• EXERCISE DIRECTIONS:
A single stretch of the material below is to be transcribed exactly, starting at the line with "BT pin RXD: GP5 -> GP4" and ending after the line with "RFID pin IRQ: D14 -> D35".

• INPUT DATA:

-*-

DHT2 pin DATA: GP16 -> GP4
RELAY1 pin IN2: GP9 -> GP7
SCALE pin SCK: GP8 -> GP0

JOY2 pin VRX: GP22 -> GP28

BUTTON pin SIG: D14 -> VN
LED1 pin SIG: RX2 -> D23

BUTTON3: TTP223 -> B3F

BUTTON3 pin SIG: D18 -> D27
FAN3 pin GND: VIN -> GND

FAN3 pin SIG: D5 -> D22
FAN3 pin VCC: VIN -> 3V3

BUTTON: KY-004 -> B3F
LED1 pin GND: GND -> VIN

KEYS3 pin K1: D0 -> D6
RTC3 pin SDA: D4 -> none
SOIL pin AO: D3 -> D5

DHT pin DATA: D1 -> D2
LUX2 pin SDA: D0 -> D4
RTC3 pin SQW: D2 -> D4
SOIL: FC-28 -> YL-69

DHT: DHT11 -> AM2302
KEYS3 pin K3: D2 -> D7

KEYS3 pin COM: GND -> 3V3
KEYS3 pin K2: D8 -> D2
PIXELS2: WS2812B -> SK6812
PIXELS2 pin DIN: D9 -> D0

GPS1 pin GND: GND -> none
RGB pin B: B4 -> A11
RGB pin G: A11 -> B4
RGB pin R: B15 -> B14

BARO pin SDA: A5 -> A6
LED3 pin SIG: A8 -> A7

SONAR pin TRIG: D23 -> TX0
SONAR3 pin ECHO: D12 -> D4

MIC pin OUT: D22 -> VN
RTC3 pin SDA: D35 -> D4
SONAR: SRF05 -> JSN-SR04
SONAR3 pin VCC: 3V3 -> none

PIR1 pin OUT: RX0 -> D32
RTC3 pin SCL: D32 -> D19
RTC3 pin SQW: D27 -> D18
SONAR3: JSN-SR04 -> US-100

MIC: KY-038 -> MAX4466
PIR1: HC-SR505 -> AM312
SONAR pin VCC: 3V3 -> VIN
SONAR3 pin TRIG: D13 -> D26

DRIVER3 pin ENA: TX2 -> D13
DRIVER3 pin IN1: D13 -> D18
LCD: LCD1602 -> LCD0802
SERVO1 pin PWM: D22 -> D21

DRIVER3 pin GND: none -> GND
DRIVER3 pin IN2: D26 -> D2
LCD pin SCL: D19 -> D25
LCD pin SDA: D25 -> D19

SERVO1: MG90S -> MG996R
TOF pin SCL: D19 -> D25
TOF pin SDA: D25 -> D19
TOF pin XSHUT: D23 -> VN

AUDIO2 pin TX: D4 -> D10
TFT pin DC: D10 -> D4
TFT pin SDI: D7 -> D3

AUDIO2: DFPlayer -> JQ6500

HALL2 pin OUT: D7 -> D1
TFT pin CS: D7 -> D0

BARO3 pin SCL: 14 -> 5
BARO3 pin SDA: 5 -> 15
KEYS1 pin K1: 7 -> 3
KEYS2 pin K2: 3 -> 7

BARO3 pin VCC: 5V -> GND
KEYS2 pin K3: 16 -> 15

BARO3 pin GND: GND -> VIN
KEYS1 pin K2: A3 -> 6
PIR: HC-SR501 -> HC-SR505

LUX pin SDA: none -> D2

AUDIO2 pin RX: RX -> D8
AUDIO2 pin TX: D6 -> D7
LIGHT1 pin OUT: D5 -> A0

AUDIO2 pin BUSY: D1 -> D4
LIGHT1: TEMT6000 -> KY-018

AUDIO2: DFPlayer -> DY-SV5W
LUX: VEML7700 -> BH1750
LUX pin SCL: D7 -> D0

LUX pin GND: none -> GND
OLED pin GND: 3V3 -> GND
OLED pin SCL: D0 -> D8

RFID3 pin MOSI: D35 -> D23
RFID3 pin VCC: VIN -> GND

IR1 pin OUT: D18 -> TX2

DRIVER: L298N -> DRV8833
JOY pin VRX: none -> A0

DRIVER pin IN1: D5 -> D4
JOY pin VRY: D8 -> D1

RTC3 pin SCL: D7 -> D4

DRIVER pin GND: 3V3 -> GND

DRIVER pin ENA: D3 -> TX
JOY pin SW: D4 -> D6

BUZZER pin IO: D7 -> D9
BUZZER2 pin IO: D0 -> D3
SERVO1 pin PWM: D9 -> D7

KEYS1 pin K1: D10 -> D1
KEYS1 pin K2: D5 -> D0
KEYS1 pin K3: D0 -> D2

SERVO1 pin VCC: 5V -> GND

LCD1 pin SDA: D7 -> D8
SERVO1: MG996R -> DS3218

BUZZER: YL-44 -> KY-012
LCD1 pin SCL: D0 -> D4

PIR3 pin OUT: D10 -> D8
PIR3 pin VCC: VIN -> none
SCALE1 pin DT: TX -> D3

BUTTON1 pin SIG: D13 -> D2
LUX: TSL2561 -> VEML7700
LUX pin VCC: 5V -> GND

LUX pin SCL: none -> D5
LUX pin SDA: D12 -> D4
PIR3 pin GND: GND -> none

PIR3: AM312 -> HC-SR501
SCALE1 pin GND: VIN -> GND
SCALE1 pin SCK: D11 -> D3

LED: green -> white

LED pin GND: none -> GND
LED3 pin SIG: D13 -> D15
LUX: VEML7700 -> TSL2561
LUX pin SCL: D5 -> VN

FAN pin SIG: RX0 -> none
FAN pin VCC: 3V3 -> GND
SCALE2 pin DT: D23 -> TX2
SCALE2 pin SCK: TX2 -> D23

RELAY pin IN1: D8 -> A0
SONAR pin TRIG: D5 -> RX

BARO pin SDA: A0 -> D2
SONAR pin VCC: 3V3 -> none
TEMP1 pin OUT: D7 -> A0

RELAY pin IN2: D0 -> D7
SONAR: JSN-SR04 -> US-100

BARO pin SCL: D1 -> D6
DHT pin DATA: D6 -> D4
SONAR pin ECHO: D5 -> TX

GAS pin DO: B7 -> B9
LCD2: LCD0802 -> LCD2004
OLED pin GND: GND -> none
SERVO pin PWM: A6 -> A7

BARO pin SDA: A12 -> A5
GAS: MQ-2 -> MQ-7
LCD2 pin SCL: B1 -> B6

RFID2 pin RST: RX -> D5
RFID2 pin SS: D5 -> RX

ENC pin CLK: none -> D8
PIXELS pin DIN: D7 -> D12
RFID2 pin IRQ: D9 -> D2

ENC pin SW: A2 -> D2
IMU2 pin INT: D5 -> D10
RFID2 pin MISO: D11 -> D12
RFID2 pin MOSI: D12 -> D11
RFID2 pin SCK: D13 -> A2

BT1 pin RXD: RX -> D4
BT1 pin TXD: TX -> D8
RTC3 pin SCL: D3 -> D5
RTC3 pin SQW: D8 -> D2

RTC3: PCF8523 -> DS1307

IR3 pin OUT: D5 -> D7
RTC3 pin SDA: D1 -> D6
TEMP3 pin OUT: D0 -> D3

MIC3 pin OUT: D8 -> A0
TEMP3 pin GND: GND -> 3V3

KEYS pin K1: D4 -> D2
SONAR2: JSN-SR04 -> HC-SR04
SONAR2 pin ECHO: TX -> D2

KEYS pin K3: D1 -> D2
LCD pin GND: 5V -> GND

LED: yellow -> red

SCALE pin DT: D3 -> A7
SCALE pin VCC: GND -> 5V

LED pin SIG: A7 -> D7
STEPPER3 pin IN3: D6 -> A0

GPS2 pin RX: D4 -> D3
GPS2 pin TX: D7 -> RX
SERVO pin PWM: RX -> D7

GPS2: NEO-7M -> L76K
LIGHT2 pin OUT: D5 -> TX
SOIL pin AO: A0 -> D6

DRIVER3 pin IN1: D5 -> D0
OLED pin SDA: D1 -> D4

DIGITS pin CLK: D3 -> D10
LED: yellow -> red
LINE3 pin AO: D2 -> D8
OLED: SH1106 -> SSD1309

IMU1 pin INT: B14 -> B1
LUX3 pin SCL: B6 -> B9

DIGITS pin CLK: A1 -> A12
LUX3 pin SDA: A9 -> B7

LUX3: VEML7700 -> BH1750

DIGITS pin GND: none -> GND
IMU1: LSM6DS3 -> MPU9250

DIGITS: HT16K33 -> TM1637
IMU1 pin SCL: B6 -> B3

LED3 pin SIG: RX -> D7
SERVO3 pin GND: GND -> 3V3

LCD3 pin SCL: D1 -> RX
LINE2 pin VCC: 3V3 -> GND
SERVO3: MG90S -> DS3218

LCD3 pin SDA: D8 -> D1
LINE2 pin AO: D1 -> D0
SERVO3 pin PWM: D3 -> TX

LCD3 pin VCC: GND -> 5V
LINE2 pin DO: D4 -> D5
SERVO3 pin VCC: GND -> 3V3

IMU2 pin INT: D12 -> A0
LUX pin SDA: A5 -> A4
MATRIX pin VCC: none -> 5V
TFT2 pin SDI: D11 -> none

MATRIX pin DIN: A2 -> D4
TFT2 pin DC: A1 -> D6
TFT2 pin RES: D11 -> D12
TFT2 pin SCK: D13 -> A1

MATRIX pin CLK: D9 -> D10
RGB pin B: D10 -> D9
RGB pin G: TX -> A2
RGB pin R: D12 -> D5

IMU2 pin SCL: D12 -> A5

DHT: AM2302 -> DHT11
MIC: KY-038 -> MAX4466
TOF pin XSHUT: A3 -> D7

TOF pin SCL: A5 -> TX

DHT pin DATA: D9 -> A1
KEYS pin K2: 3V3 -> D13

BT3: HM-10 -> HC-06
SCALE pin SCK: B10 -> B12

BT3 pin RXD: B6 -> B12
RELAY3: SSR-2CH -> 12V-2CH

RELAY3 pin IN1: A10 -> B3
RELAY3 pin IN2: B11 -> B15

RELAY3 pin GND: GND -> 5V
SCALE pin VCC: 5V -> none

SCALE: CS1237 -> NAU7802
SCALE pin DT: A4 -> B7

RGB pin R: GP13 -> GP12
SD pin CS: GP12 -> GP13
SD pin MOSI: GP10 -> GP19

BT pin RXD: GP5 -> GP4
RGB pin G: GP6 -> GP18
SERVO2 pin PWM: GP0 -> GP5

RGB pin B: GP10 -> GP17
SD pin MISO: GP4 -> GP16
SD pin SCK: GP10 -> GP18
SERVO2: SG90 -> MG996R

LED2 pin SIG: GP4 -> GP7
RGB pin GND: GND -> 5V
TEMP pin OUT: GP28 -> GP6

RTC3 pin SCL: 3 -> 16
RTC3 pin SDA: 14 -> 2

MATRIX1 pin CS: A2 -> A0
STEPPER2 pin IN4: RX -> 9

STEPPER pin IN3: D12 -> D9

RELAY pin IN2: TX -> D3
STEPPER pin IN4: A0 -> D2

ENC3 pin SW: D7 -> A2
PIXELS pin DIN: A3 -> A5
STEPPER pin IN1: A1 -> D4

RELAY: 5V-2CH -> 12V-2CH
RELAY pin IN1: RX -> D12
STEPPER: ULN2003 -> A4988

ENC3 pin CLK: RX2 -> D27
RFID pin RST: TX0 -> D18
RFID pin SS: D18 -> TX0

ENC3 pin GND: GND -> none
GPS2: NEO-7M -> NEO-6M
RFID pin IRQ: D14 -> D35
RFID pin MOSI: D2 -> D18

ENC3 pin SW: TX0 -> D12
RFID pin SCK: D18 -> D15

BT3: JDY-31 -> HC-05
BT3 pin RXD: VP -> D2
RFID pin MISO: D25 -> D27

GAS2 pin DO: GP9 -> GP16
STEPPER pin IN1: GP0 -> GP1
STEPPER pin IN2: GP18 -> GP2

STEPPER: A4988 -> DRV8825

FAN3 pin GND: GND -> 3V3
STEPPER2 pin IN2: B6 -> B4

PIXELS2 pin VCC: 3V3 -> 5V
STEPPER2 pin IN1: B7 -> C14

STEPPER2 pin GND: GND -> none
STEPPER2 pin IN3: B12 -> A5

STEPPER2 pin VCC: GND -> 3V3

-*-

• EXPECTED ANSWER:
BT pin RXD: GP5 -> GP4
RGB pin G: GP6 -> GP18
SERVO2 pin PWM: GP0 -> GP5

RGB pin B: GP10 -> GP17
SD pin MISO: GP4 -> GP16
SD pin SCK: GP10 -> GP18
SERVO2: SG90 -> MG996R

LED2 pin SIG: GP4 -> GP7
RGB pin GND: GND -> 5V
TEMP pin OUT: GP28 -> GP6

RTC3 pin SCL: 3 -> 16
RTC3 pin SDA: 14 -> 2

MATRIX1 pin CS: A2 -> A0
STEPPER2 pin IN4: RX -> 9

STEPPER pin IN3: D12 -> D9

RELAY pin IN2: TX -> D3
STEPPER pin IN4: A0 -> D2

ENC3 pin SW: D7 -> A2
PIXELS pin DIN: A3 -> A5
STEPPER pin IN1: A1 -> D4

RELAY: 5V-2CH -> 12V-2CH
RELAY pin IN1: RX -> D12
STEPPER: ULN2003 -> A4988

ENC3 pin CLK: RX2 -> D27
RFID pin RST: TX0 -> D18
RFID pin SS: D18 -> TX0

ENC3 pin GND: GND -> none
GPS2: NEO-7M -> NEO-6M
RFID pin IRQ: D14 -> D35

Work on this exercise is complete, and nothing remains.